--- start ---
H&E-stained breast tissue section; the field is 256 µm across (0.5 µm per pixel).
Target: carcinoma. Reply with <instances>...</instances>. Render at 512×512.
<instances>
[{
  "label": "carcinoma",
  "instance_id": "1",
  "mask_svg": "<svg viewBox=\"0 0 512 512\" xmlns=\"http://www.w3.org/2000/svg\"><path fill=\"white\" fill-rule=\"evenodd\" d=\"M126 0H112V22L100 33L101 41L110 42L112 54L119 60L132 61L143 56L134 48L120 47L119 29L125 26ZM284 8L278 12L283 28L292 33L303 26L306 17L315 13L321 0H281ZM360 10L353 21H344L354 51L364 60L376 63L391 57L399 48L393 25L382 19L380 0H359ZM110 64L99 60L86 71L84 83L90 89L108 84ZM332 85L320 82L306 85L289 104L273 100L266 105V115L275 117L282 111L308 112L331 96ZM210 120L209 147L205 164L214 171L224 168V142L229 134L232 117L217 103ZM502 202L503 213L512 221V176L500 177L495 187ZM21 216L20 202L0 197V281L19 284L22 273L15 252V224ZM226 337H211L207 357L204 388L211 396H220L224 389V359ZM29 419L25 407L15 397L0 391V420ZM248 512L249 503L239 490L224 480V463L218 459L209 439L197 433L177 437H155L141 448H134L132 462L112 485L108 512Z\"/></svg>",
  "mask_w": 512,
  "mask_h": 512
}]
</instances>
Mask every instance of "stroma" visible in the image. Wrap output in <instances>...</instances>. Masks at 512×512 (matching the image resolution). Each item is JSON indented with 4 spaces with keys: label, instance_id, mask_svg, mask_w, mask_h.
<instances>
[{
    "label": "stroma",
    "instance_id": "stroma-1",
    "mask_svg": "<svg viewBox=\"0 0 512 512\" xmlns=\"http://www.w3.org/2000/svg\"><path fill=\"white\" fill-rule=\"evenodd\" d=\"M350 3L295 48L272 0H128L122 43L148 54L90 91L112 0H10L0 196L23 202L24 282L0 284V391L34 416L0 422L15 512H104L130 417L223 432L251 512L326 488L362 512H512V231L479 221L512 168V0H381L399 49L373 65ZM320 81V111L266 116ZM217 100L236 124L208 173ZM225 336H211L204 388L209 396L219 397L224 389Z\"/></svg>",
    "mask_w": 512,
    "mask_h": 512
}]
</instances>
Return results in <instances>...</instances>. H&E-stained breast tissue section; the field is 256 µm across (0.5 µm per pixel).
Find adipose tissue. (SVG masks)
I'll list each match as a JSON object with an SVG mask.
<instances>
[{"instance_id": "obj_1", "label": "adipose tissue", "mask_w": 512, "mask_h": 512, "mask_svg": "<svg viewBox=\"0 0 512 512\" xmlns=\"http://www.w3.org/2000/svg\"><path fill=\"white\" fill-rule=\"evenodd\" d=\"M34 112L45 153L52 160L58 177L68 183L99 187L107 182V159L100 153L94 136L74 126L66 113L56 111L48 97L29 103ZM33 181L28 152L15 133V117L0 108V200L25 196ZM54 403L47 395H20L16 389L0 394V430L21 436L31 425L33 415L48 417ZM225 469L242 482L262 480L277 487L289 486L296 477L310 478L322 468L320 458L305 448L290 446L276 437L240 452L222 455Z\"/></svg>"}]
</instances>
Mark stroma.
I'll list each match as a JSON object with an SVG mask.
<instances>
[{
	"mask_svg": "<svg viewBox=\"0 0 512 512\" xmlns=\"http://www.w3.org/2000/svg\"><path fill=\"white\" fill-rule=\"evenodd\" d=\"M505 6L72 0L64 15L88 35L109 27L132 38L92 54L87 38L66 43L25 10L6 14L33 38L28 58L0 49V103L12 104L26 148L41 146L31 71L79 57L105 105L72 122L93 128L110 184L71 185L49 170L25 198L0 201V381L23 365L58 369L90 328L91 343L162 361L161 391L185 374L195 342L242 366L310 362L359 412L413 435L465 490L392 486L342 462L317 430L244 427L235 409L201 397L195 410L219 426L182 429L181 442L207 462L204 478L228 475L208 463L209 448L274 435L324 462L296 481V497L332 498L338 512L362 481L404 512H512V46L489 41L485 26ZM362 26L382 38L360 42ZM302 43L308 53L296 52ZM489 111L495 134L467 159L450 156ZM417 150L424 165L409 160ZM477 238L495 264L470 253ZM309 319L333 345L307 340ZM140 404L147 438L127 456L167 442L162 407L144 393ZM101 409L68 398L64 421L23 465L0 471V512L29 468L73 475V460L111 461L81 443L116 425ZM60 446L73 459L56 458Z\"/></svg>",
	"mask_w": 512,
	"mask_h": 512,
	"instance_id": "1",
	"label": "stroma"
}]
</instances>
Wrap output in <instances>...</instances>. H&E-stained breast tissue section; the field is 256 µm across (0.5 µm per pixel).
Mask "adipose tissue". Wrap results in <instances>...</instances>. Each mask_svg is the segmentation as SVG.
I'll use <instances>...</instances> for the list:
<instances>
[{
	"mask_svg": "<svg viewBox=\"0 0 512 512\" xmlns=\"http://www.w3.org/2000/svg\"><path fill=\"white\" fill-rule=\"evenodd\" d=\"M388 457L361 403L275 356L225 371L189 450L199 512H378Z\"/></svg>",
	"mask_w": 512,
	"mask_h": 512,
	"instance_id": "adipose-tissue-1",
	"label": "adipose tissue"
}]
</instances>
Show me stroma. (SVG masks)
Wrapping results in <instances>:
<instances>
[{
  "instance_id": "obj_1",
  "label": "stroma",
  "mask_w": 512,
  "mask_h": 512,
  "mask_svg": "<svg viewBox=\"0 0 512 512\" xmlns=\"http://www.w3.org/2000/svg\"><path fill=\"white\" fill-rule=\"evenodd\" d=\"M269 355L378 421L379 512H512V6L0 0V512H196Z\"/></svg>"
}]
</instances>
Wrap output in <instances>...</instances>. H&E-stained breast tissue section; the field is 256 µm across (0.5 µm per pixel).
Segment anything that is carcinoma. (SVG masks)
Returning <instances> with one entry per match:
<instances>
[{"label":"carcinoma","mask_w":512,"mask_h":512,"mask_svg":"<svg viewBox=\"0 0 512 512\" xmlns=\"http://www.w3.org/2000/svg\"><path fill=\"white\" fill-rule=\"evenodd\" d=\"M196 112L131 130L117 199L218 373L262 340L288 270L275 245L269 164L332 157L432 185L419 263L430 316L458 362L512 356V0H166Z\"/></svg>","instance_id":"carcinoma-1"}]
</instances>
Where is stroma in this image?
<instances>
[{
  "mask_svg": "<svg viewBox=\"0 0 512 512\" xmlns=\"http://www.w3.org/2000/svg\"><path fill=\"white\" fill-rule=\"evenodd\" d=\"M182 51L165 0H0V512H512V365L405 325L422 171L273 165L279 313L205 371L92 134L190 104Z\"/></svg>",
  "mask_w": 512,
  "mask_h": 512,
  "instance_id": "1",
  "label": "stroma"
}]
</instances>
--- end ---
▶ **YOUR TASK**
Retype the listing. Match it exactly.

▶ **REPLY TO THE TASK**
H&E-stained breast tissue section; the field is 256 µm across (0.5 µm per pixel).
Target: carcinoma. Reply with <instances>...</instances>. Render at 512×512.
<instances>
[{
  "label": "carcinoma",
  "instance_id": "1",
  "mask_svg": "<svg viewBox=\"0 0 512 512\" xmlns=\"http://www.w3.org/2000/svg\"><path fill=\"white\" fill-rule=\"evenodd\" d=\"M126 0H112V22L100 33L101 41L110 42L112 54L119 60L132 61L143 56L134 48L120 47L119 29L125 26ZM284 8L278 12L283 28L292 33L303 26L306 17L315 13L321 0H281ZM360 10L353 21H344L354 51L364 60L376 63L391 57L399 48L393 25L382 19L380 0H359ZM110 64L99 60L86 71L84 83L90 89L108 84ZM332 85L320 82L306 85L289 104L273 100L266 105V115L275 117L282 111L308 112L331 96ZM210 120L209 147L205 164L214 171L224 168V142L229 134L232 117L217 103ZM502 202L503 213L512 221V176L500 177L495 187ZM21 216L20 202L0 197V281L19 284L22 273L15 252V224ZM226 337H211L207 357L204 388L211 396H220L224 389V359ZM29 419L25 407L15 397L0 391V420ZM248 512L249 503L239 490L224 480V463L218 459L209 439L197 433L177 437H155L141 448H134L132 462L112 485L108 512Z\"/></svg>",
  "mask_w": 512,
  "mask_h": 512
}]
</instances>
Mask every instance of "stroma" visible in the image. Wrap output in <instances>...</instances>. Masks at 512×512 (matching the image resolution). Each item is JSON indented with 4 spaces with keys: label, instance_id, mask_svg, mask_w, mask_h.
<instances>
[{
    "label": "stroma",
    "instance_id": "stroma-1",
    "mask_svg": "<svg viewBox=\"0 0 512 512\" xmlns=\"http://www.w3.org/2000/svg\"><path fill=\"white\" fill-rule=\"evenodd\" d=\"M350 3L295 48L272 0H128L122 43L148 54L90 91L112 0H10L0 196L23 202L24 282L0 284V391L34 416L0 422L15 512H104L130 417L223 432L251 512L326 488L362 512H512V231L479 221L512 168V0H381L399 49L373 65ZM320 81V111L266 116ZM217 100L236 124L208 173ZM225 336H211L204 388L209 396L219 397L224 389Z\"/></svg>",
    "mask_w": 512,
    "mask_h": 512
}]
</instances>
Return results in <instances>...</instances>. H&E-stained breast tissue section; the field is 256 µm across (0.5 µm per pixel).
Find adipose tissue. (SVG masks)
I'll list each match as a JSON object with an SVG mask.
<instances>
[{"instance_id": "obj_1", "label": "adipose tissue", "mask_w": 512, "mask_h": 512, "mask_svg": "<svg viewBox=\"0 0 512 512\" xmlns=\"http://www.w3.org/2000/svg\"><path fill=\"white\" fill-rule=\"evenodd\" d=\"M34 112L45 153L52 160L58 177L68 183L99 187L107 182V159L100 153L94 136L74 126L66 113L56 111L48 97L29 103ZM33 181L28 152L15 133V117L0 108V200L25 196ZM54 403L47 395H20L16 389L0 394V430L21 436L31 425L33 415L48 417ZM225 469L242 482L262 480L277 487L289 486L296 477L310 478L322 468L320 458L305 448L290 446L276 437L240 452L222 455Z\"/></svg>"}]
</instances>
Mark stroma.
I'll list each match as a JSON object with an SVG mask.
<instances>
[{
	"mask_svg": "<svg viewBox=\"0 0 512 512\" xmlns=\"http://www.w3.org/2000/svg\"><path fill=\"white\" fill-rule=\"evenodd\" d=\"M505 6L72 0L64 15L88 35L109 27L132 38L92 54L87 38L66 43L25 10L6 14L33 38L28 58L0 49V103L12 104L26 148L41 146L31 71L79 57L105 105L72 122L93 128L110 184L71 185L49 170L25 198L0 201V381L23 365L58 369L90 328L91 343L162 361L161 391L185 374L195 342L242 366L310 362L359 412L413 435L465 490L392 486L342 462L317 430L244 427L235 409L201 397L195 410L219 426L182 429L181 442L207 462L204 478L228 475L208 463L209 448L274 435L324 462L296 481V497L332 498L338 512L362 481L404 512H512V46L489 41L485 26ZM362 26L382 38L360 42ZM302 43L308 53L296 52ZM489 111L495 134L467 159L450 156ZM417 150L424 165L409 160ZM477 238L495 264L470 253ZM309 319L333 345L307 340ZM140 404L147 438L127 456L167 442L162 407L144 393ZM101 409L68 398L64 421L23 465L0 471V512L29 468L73 475V460L111 461L81 443L116 425ZM60 446L73 459L56 458Z\"/></svg>",
	"mask_w": 512,
	"mask_h": 512,
	"instance_id": "1",
	"label": "stroma"
}]
</instances>
Wrap output in <instances>...</instances>. H&E-stained breast tissue section; the field is 256 µm across (0.5 µm per pixel).
Mask "adipose tissue". Wrap results in <instances>...</instances>. Each mask_svg is the segmentation as SVG.
I'll use <instances>...</instances> for the list:
<instances>
[{
	"mask_svg": "<svg viewBox=\"0 0 512 512\" xmlns=\"http://www.w3.org/2000/svg\"><path fill=\"white\" fill-rule=\"evenodd\" d=\"M388 457L361 403L275 356L225 371L189 450L199 512H378Z\"/></svg>",
	"mask_w": 512,
	"mask_h": 512,
	"instance_id": "adipose-tissue-1",
	"label": "adipose tissue"
}]
</instances>
Show me stroma. (SVG masks)
Wrapping results in <instances>:
<instances>
[{
  "instance_id": "obj_1",
  "label": "stroma",
  "mask_w": 512,
  "mask_h": 512,
  "mask_svg": "<svg viewBox=\"0 0 512 512\" xmlns=\"http://www.w3.org/2000/svg\"><path fill=\"white\" fill-rule=\"evenodd\" d=\"M269 355L378 421L379 512H512V6L0 0V512H196Z\"/></svg>"
}]
</instances>
Wrap output in <instances>...</instances>. H&E-stained breast tissue section; the field is 256 µm across (0.5 µm per pixel).
Segment anything that is carcinoma. (SVG masks)
Returning <instances> with one entry per match:
<instances>
[{"label":"carcinoma","mask_w":512,"mask_h":512,"mask_svg":"<svg viewBox=\"0 0 512 512\" xmlns=\"http://www.w3.org/2000/svg\"><path fill=\"white\" fill-rule=\"evenodd\" d=\"M196 112L131 130L117 199L218 373L262 340L288 270L275 245L269 164L332 157L432 185L419 263L430 316L458 362L512 356V0H166Z\"/></svg>","instance_id":"carcinoma-1"}]
</instances>
Where is stroma in this image?
<instances>
[{
  "mask_svg": "<svg viewBox=\"0 0 512 512\" xmlns=\"http://www.w3.org/2000/svg\"><path fill=\"white\" fill-rule=\"evenodd\" d=\"M182 51L165 0H0V512H512V365L405 325L422 171L273 165L279 313L205 371L92 134L190 104Z\"/></svg>",
  "mask_w": 512,
  "mask_h": 512,
  "instance_id": "1",
  "label": "stroma"
}]
</instances>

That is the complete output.